(Source material)
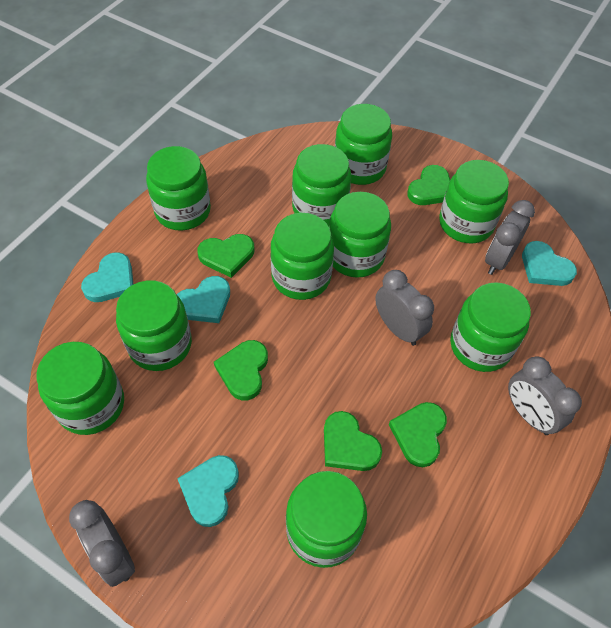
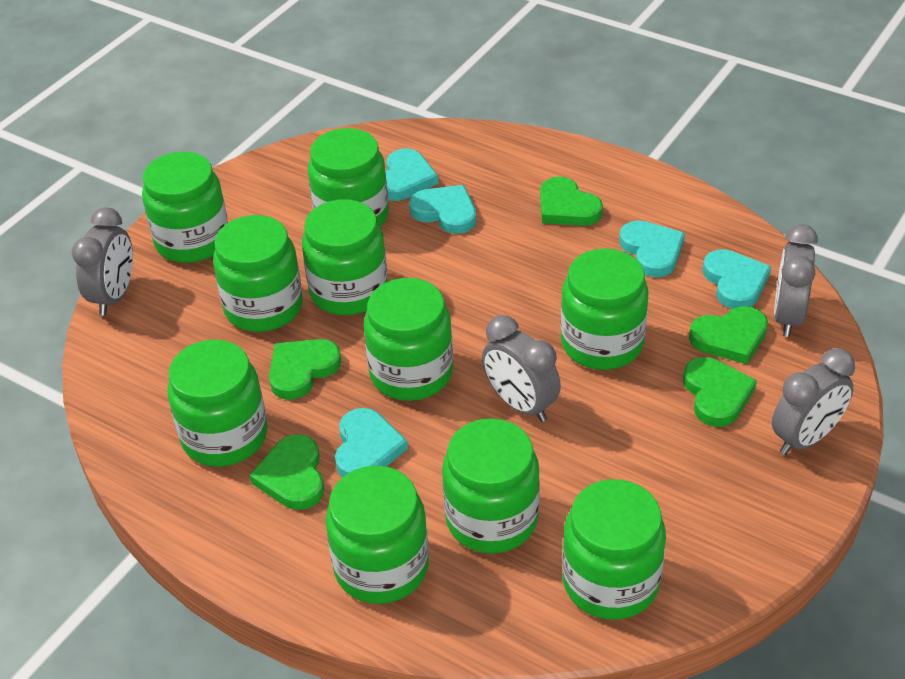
turquoise heart: 4 -> 5

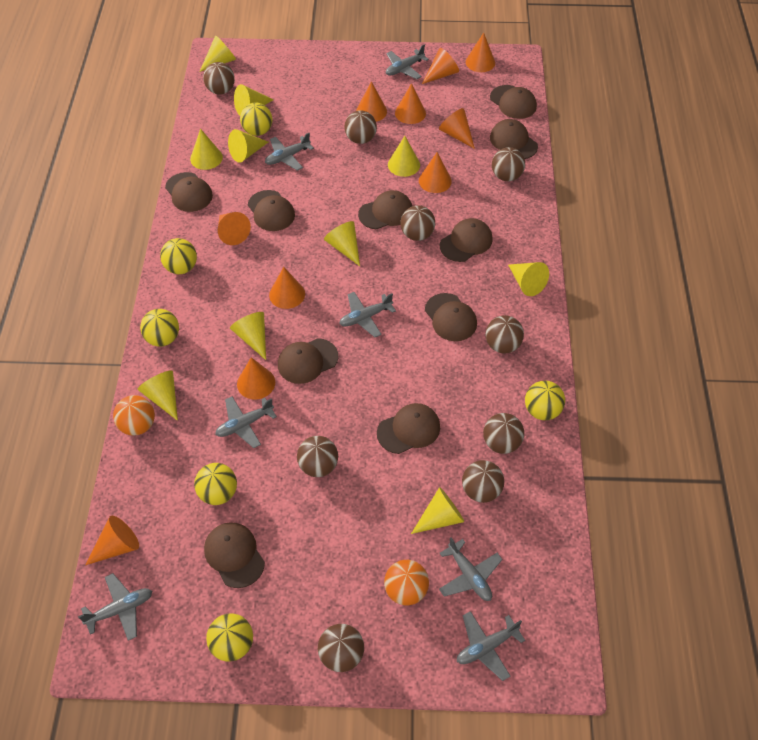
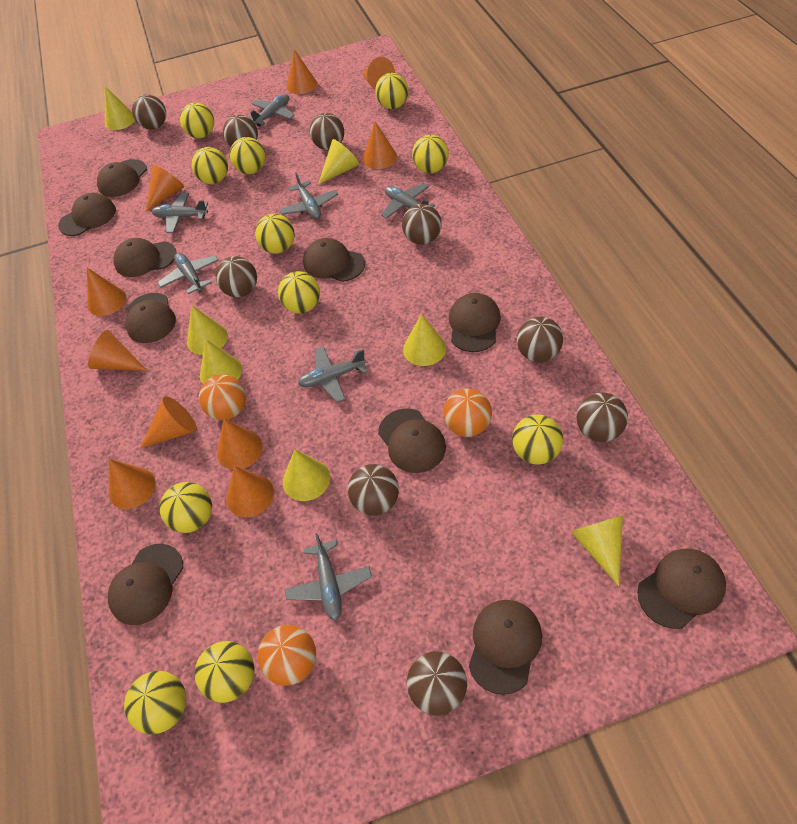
orange ball: 2 -> 3
yellow ball: 6 -> 11
yellow cone: 10 -> 7

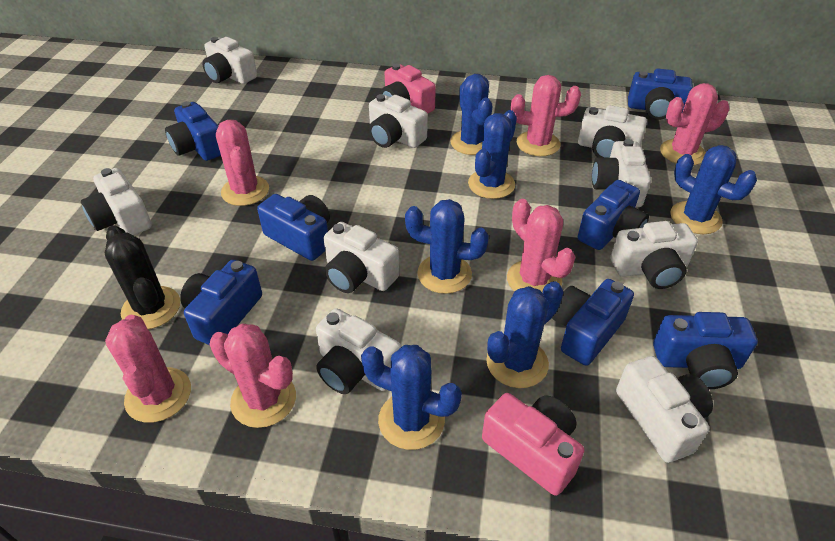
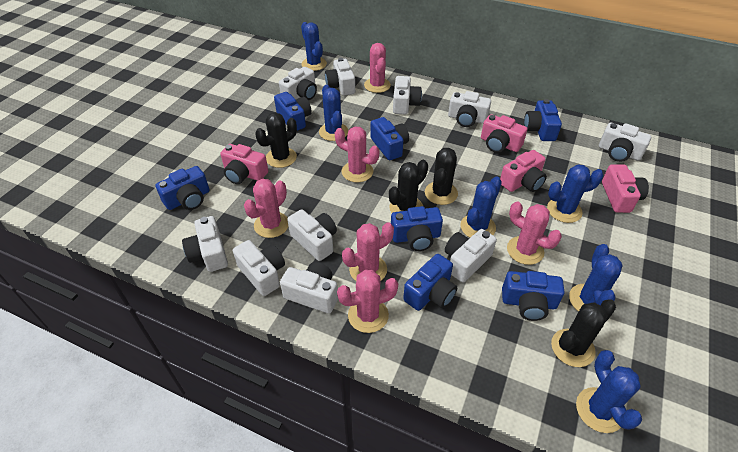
black cactus: 1 -> 4
pink camera: 2 -> 4
white camera: 9 -> 10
(End Source material)
Please set down each entry word for word, without its images.

* Final answer *
turquoise heart: 4 -> 5

orange ball: 2 -> 3
yellow ball: 6 -> 11
yellow cone: 10 -> 7

black cactus: 1 -> 4
pink camera: 2 -> 4
white camera: 9 -> 10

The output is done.